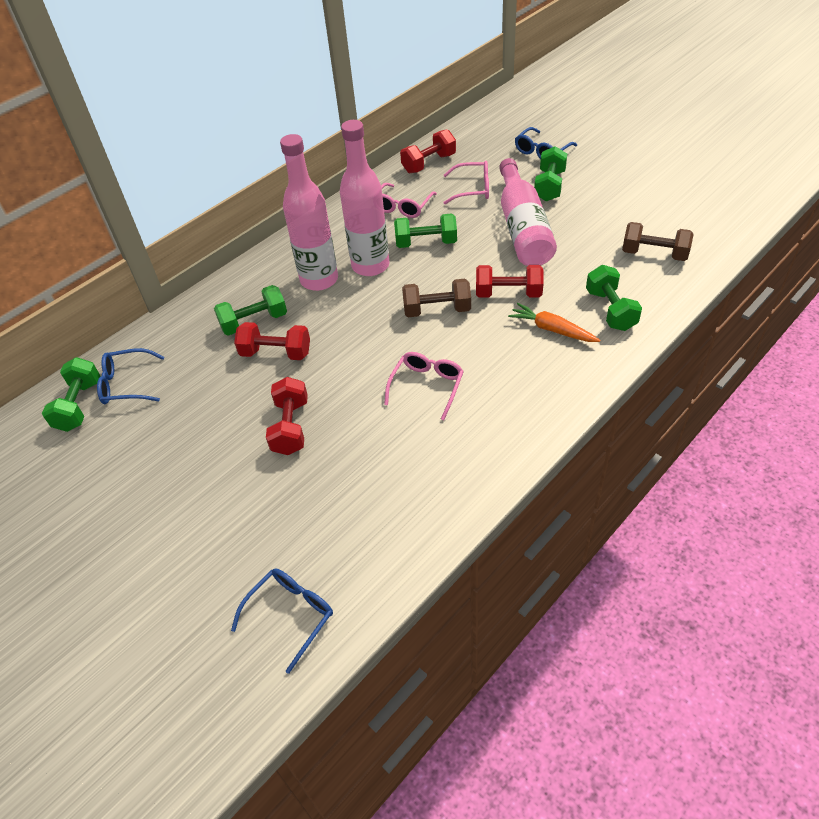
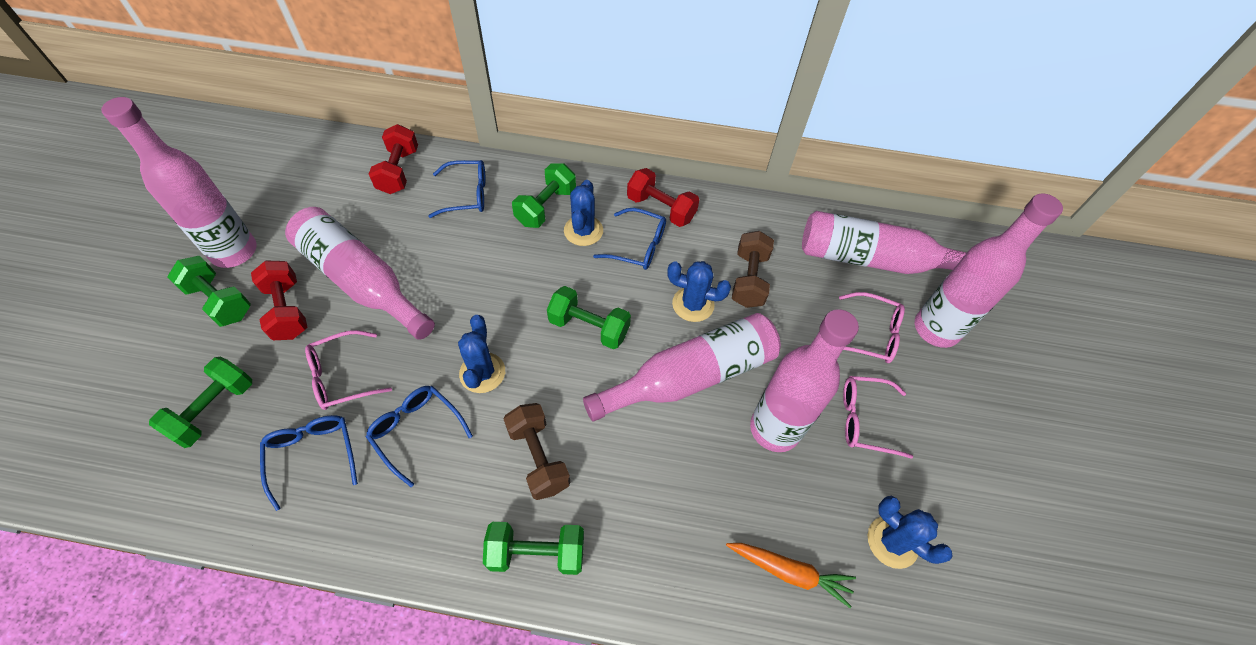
blue cactus: 0 -> 4
blue glasses: 3 -> 4
pink bottle: 3 -> 6
red dumbbell: 4 -> 3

▸ **Task to carry out**: With the pictures removed, set down every line of the listing above exactly.

▸ **Your response**:
blue cactus: 0 -> 4
blue glasses: 3 -> 4
pink bottle: 3 -> 6
red dumbbell: 4 -> 3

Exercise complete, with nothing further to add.